===== Given entries

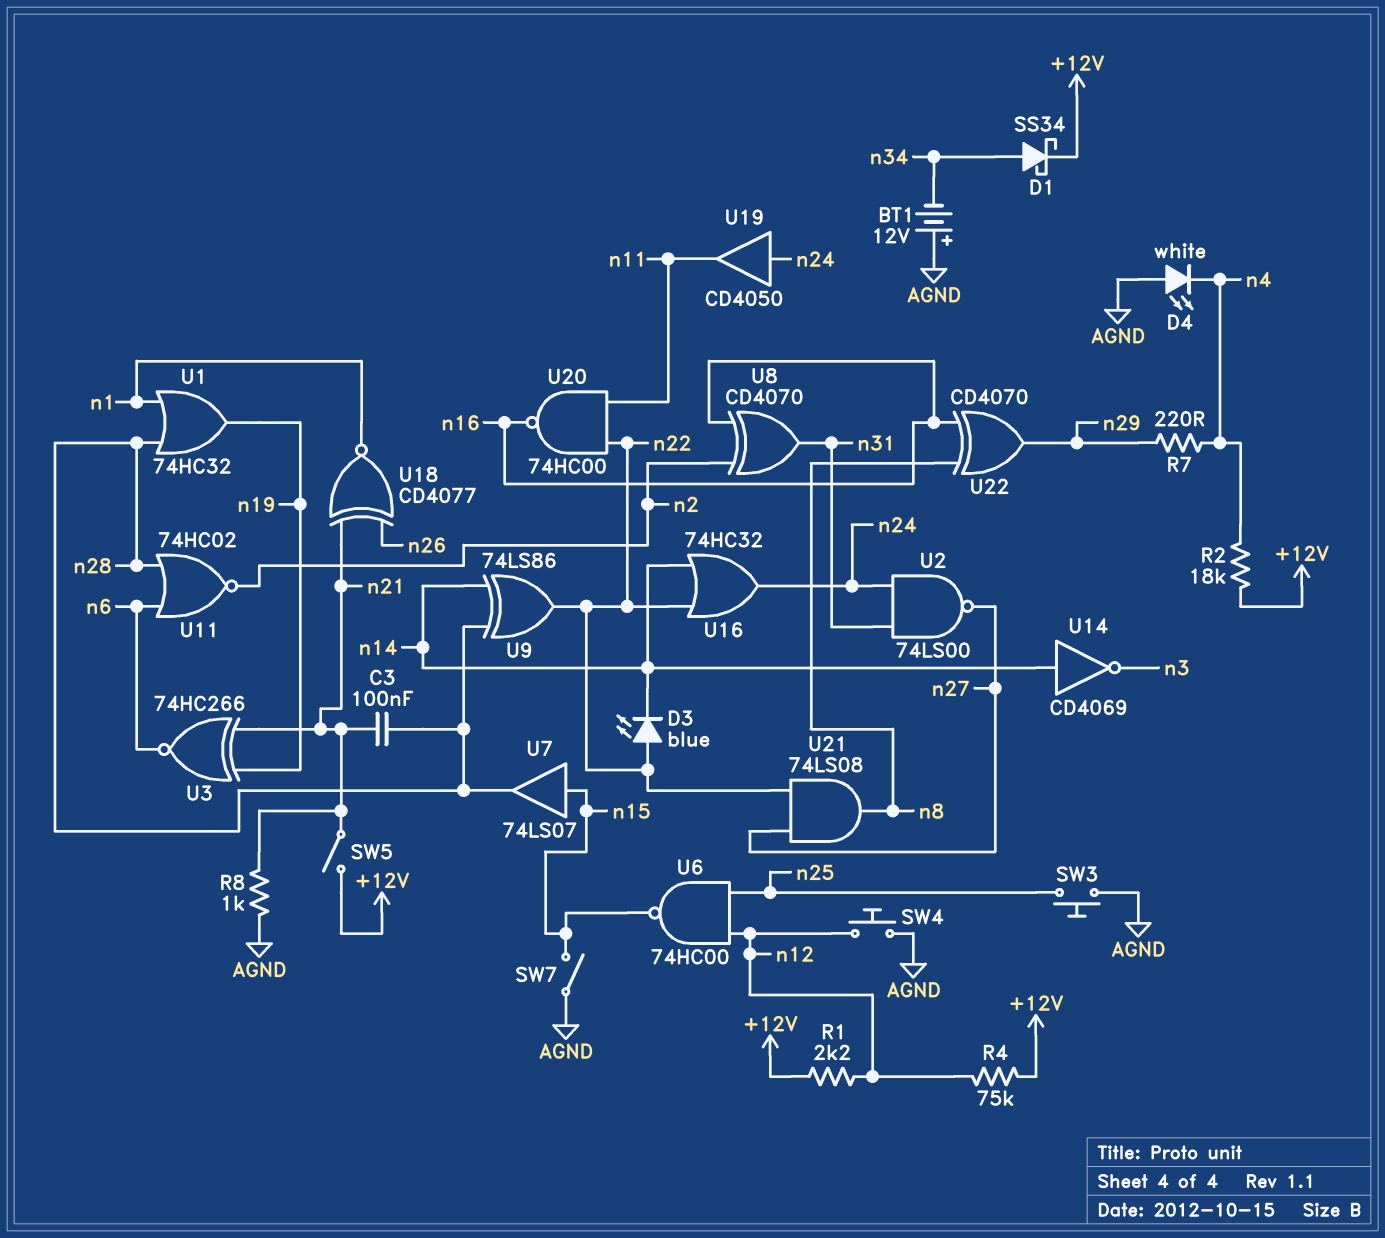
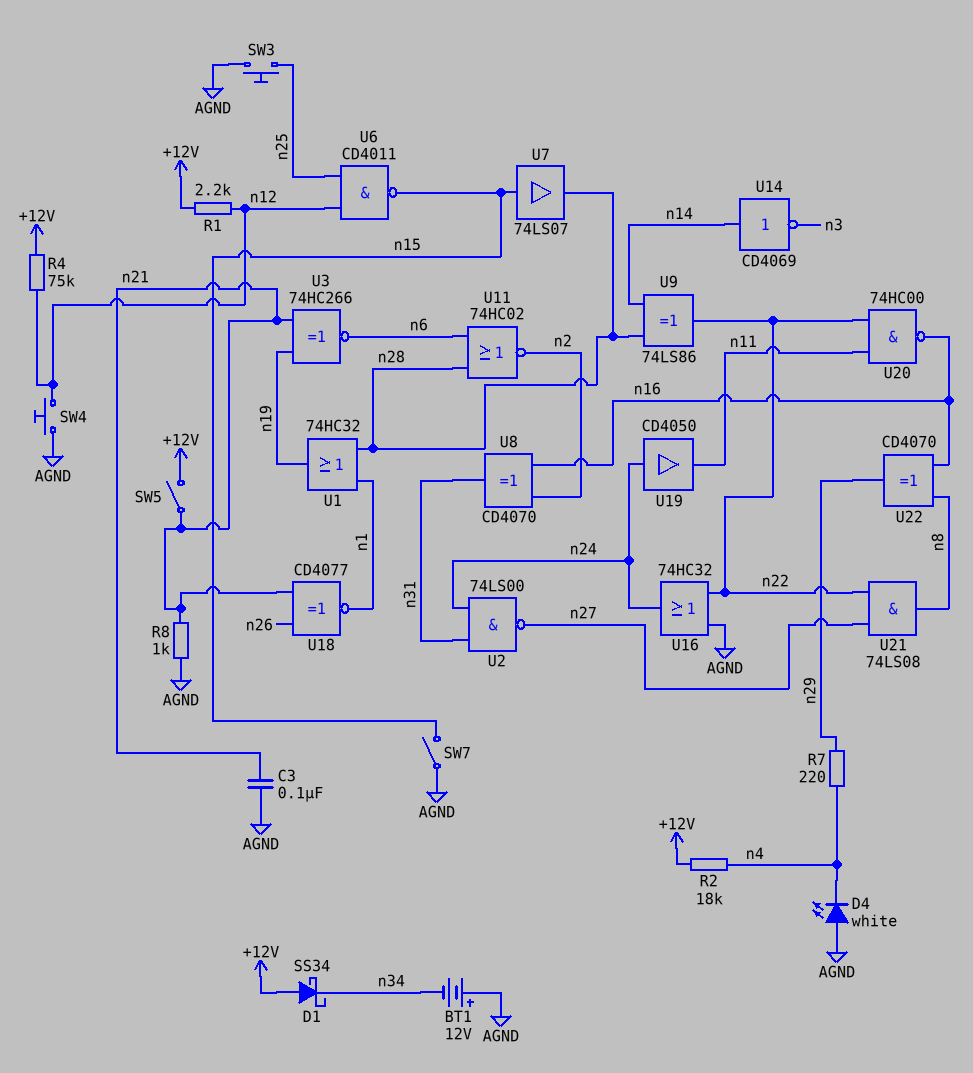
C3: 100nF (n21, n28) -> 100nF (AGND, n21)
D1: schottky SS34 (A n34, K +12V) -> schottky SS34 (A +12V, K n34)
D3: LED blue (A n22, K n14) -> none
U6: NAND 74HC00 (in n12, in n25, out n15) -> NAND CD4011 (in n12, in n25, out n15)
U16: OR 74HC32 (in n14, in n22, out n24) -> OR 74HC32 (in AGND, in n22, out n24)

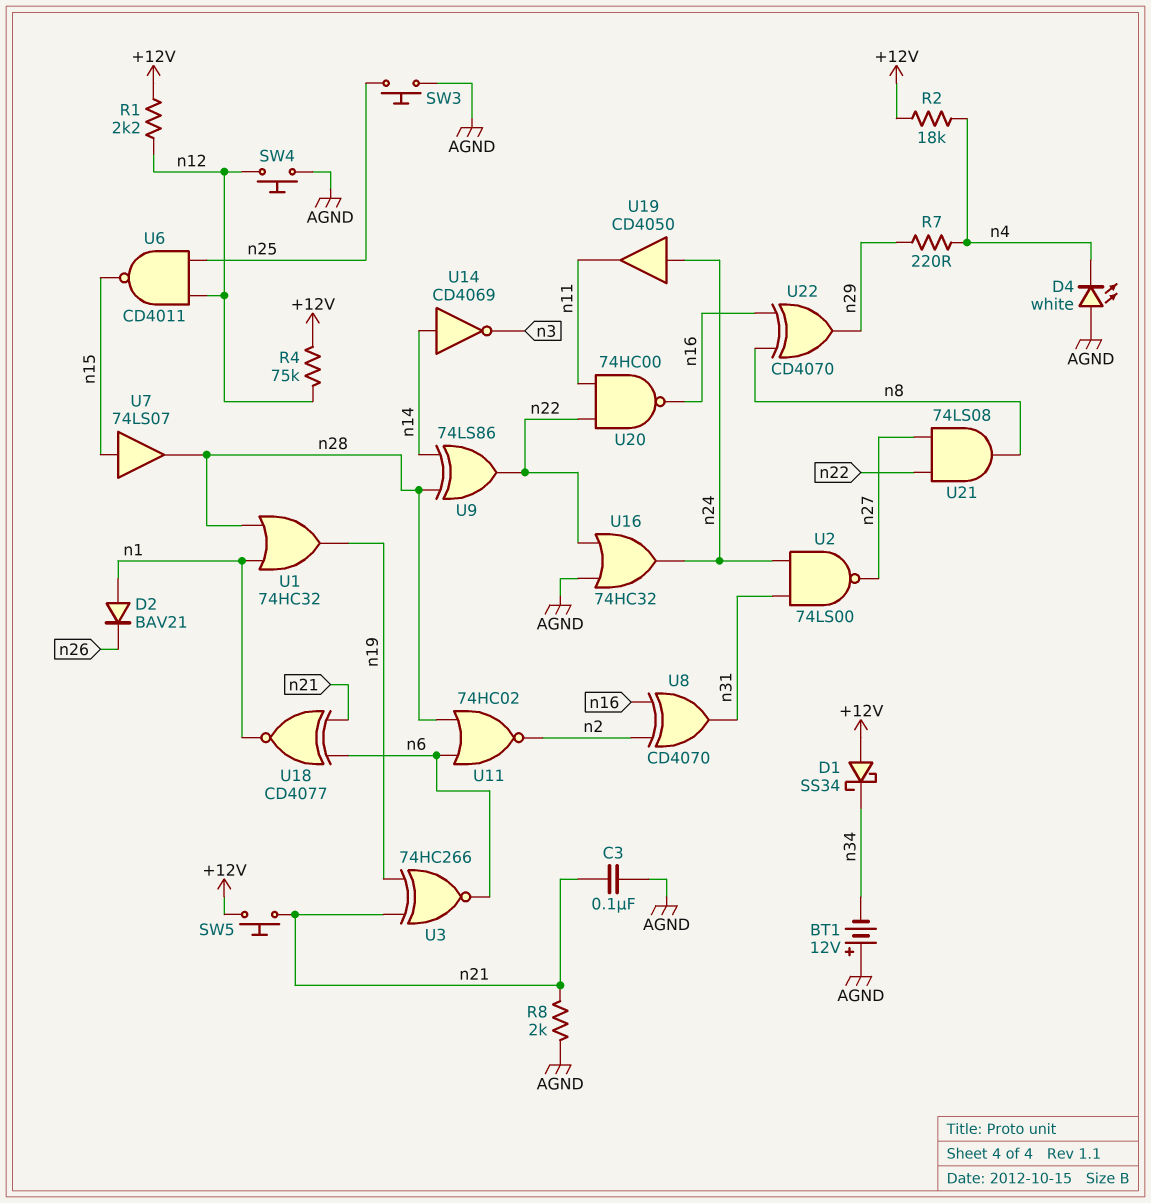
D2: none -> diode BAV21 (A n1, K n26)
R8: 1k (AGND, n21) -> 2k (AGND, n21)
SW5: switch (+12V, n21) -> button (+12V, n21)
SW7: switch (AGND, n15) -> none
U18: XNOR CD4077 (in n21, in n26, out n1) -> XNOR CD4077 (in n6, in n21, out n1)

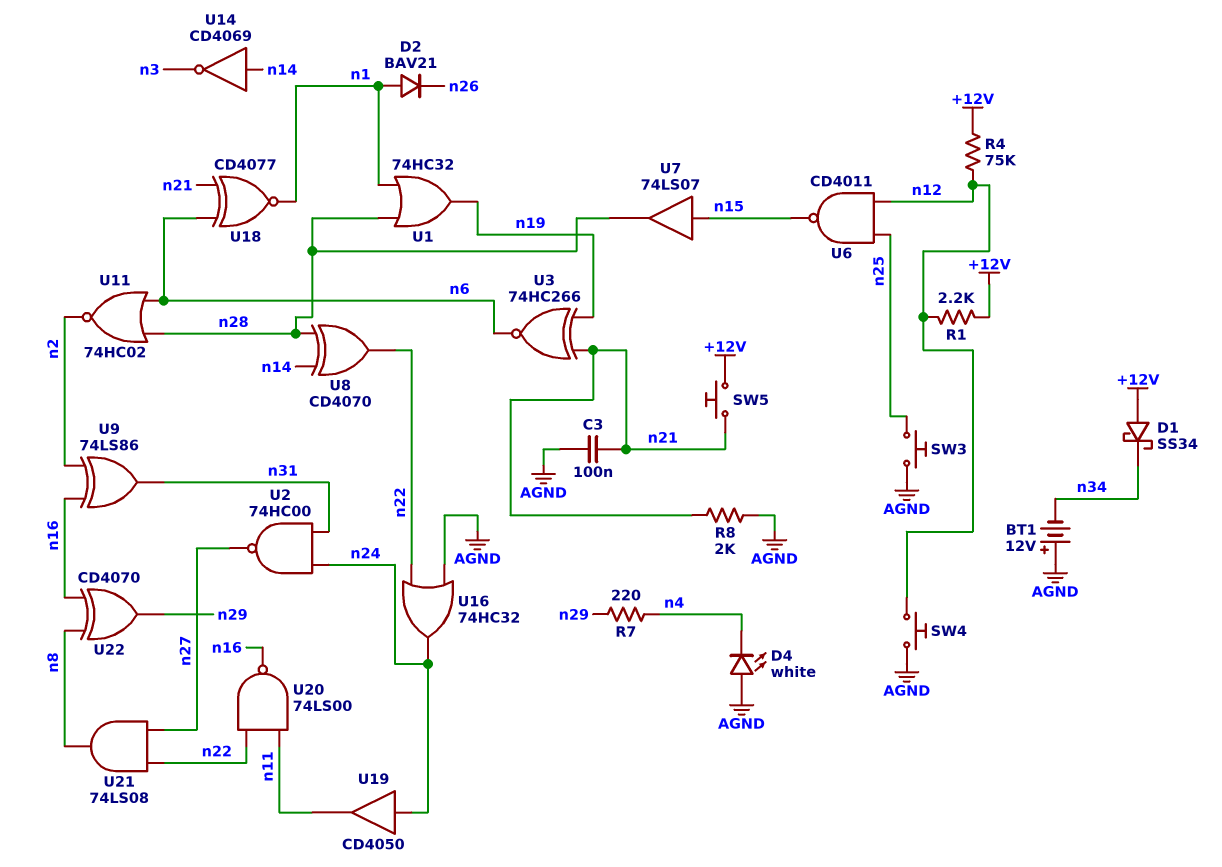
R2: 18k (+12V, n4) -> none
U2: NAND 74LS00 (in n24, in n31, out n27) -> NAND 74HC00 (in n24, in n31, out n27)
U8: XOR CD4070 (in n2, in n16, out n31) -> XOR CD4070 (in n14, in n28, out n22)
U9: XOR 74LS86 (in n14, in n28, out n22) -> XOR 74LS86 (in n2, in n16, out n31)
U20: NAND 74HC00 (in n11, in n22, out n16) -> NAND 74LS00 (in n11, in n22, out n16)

==========

■ What to produce
The answer must consist only of the lines from the beginning of the entries above through the line that holds "U16: OR 74HC32", reproduced exactly and without pictures.

■ Final answer
C3: 100nF (n21, n28) -> 100nF (AGND, n21)
D1: schottky SS34 (A n34, K +12V) -> schottky SS34 (A +12V, K n34)
D3: LED blue (A n22, K n14) -> none
U6: NAND 74HC00 (in n12, in n25, out n15) -> NAND CD4011 (in n12, in n25, out n15)
U16: OR 74HC32 (in n14, in n22, out n24) -> OR 74HC32 (in AGND, in n22, out n24)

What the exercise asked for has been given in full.